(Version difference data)
········
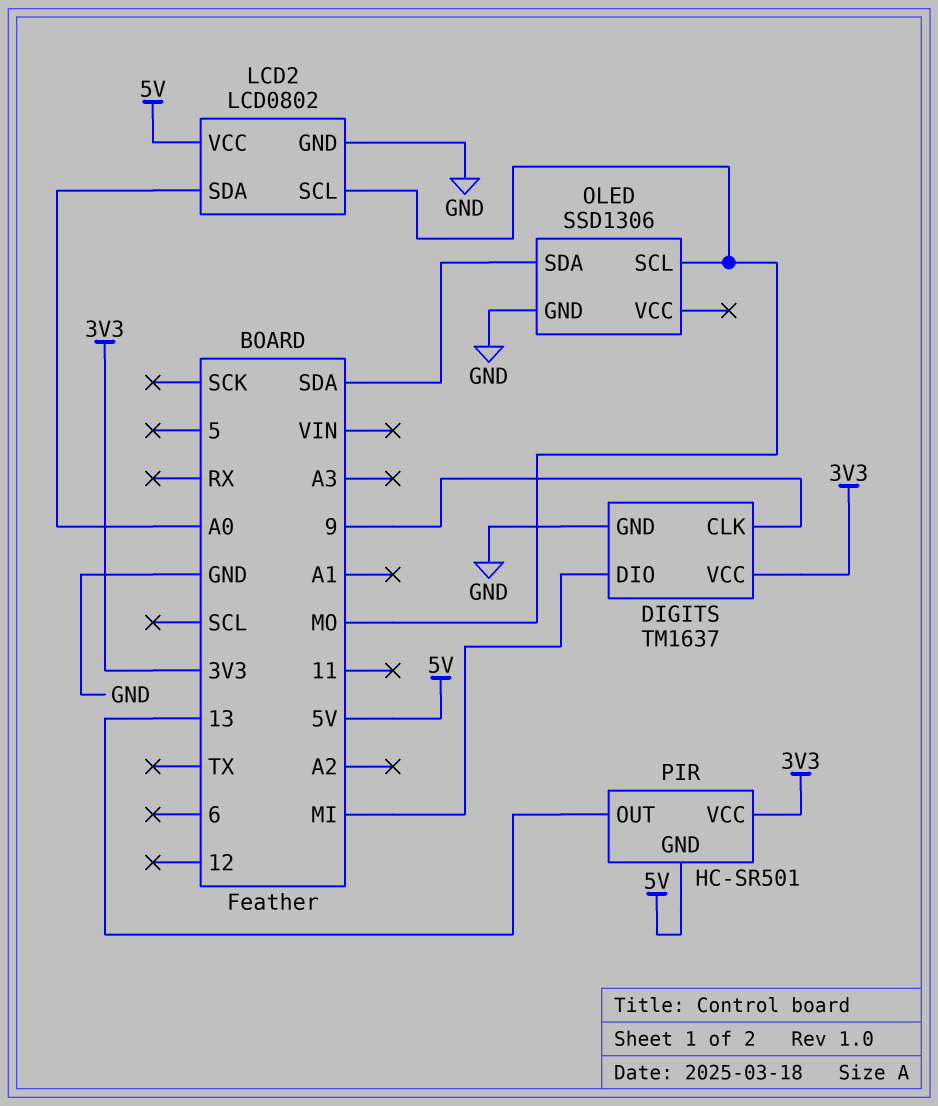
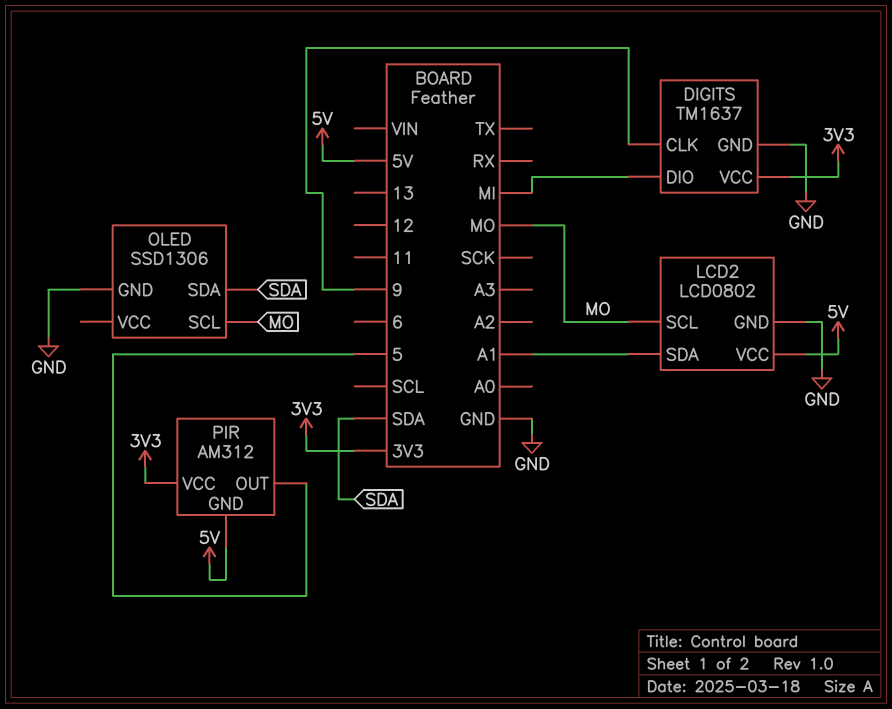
LCD2 pin SDA: A0 -> A1
PIR: HC-SR501 -> AM312
PIR pin OUT: 13 -> 5

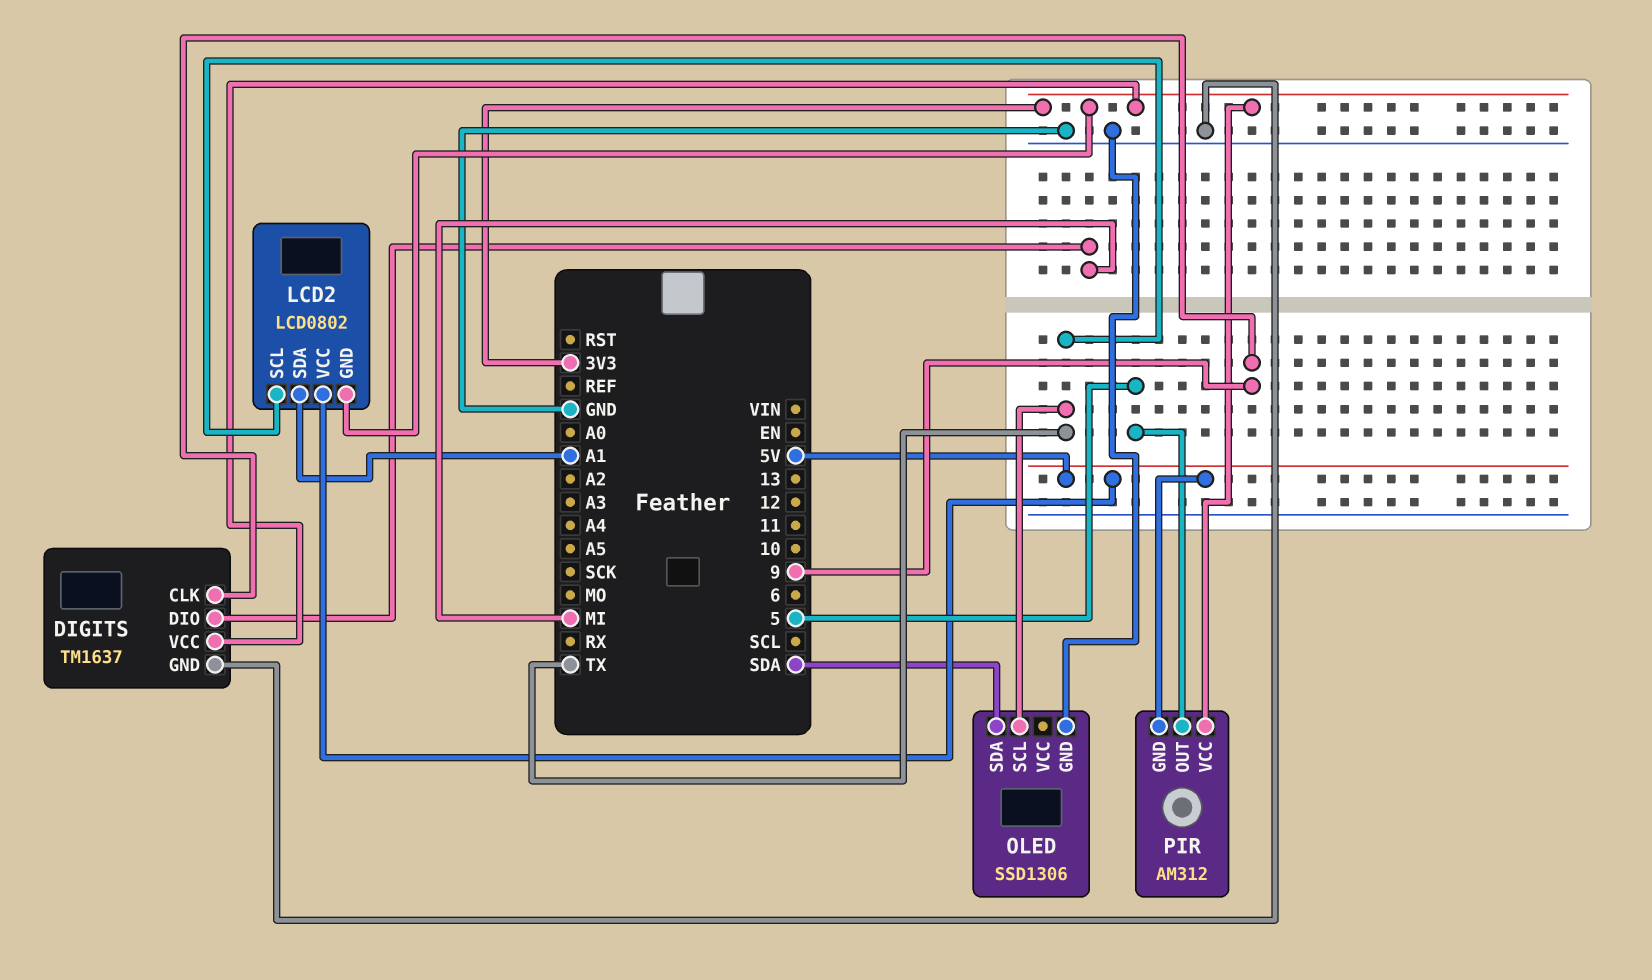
LCD2 pin GND: GND -> 3V3
LCD2 pin SCL: MO -> TX
OLED pin SCL: MO -> TX

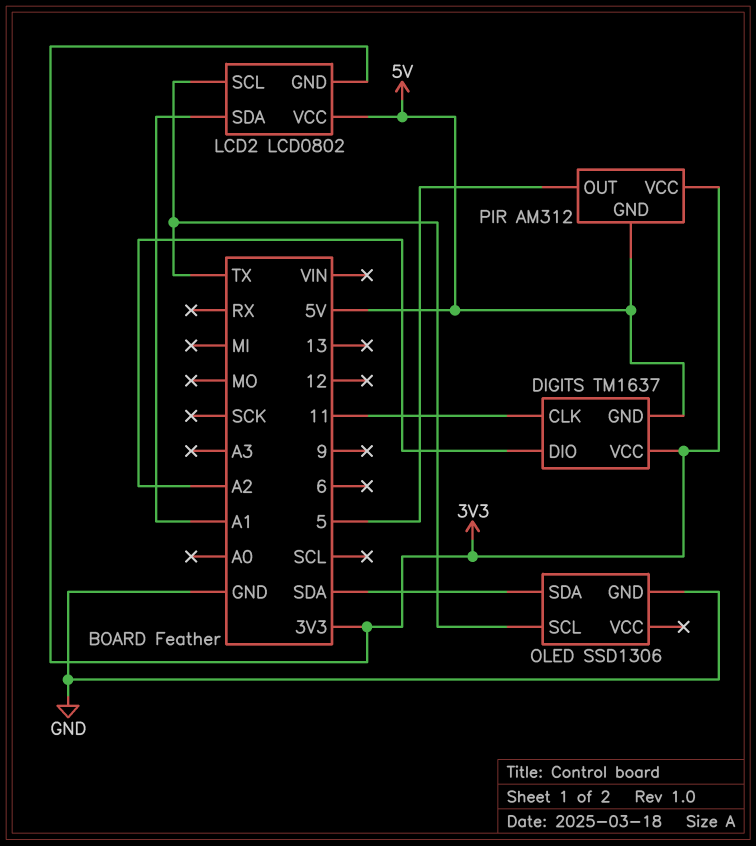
DIGITS pin CLK: 9 -> 11
DIGITS pin DIO: MI -> A2
DIGITS pin GND: GND -> 5V

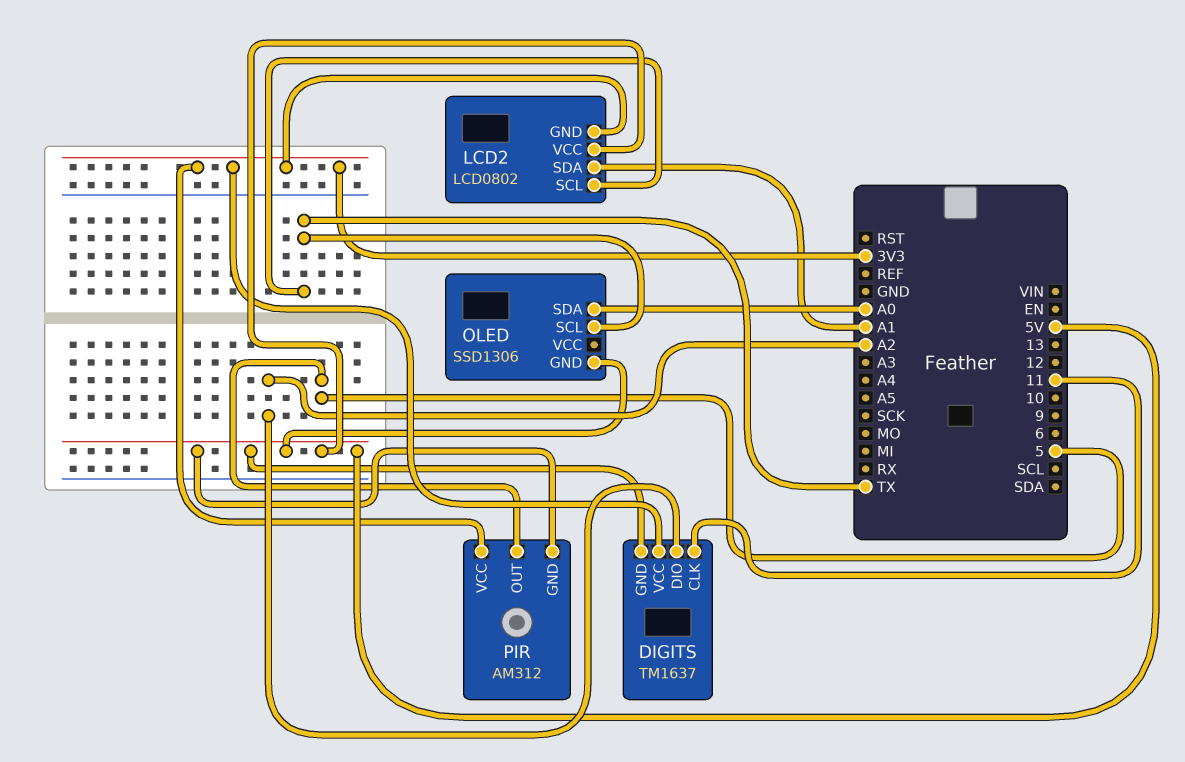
OLED pin GND: GND -> 5V
OLED pin SDA: SDA -> A0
········
What you will do
For this exercise, copy every line of the data that holds "DIGITS".

Task result
DIGITS pin CLK: 9 -> 11
DIGITS pin DIO: MI -> A2
DIGITS pin GND: GND -> 5V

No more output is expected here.